Recorded information Block Start

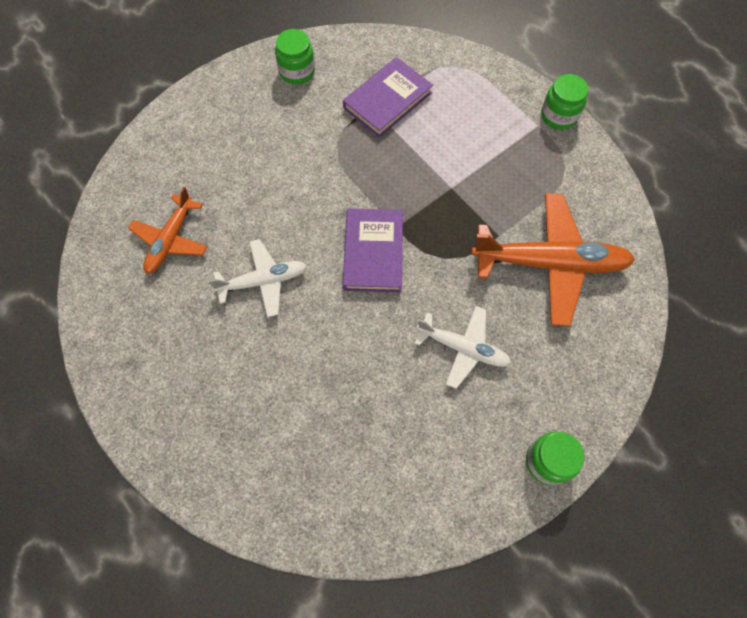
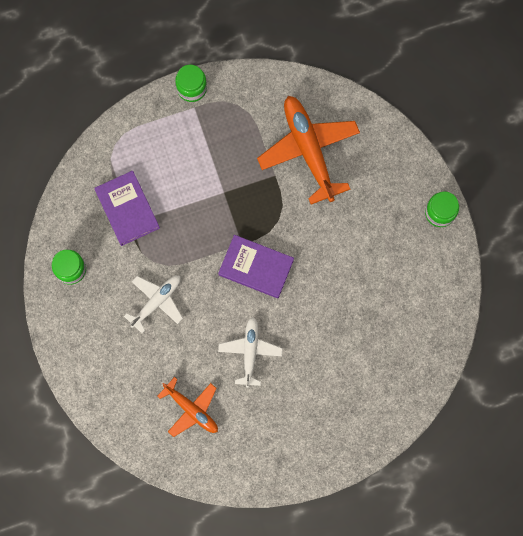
camera: 70 degrees left, 10 degrees up
(463, 348) = (349, 234): white plane -> white plane (156, 302)
(550, 263) = (309, 150): orange plane -> orange plane turned 45 degrees counterclockwise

Recorded information Block End

(Work task): Recreate the listing above word for word, dropping each picture it contains.

(Solution):
camera: 70 degrees left, 10 degrees up
(463, 348) = (349, 234): white plane -> white plane (156, 302)
(550, 263) = (309, 150): orange plane -> orange plane turned 45 degrees counterclockwise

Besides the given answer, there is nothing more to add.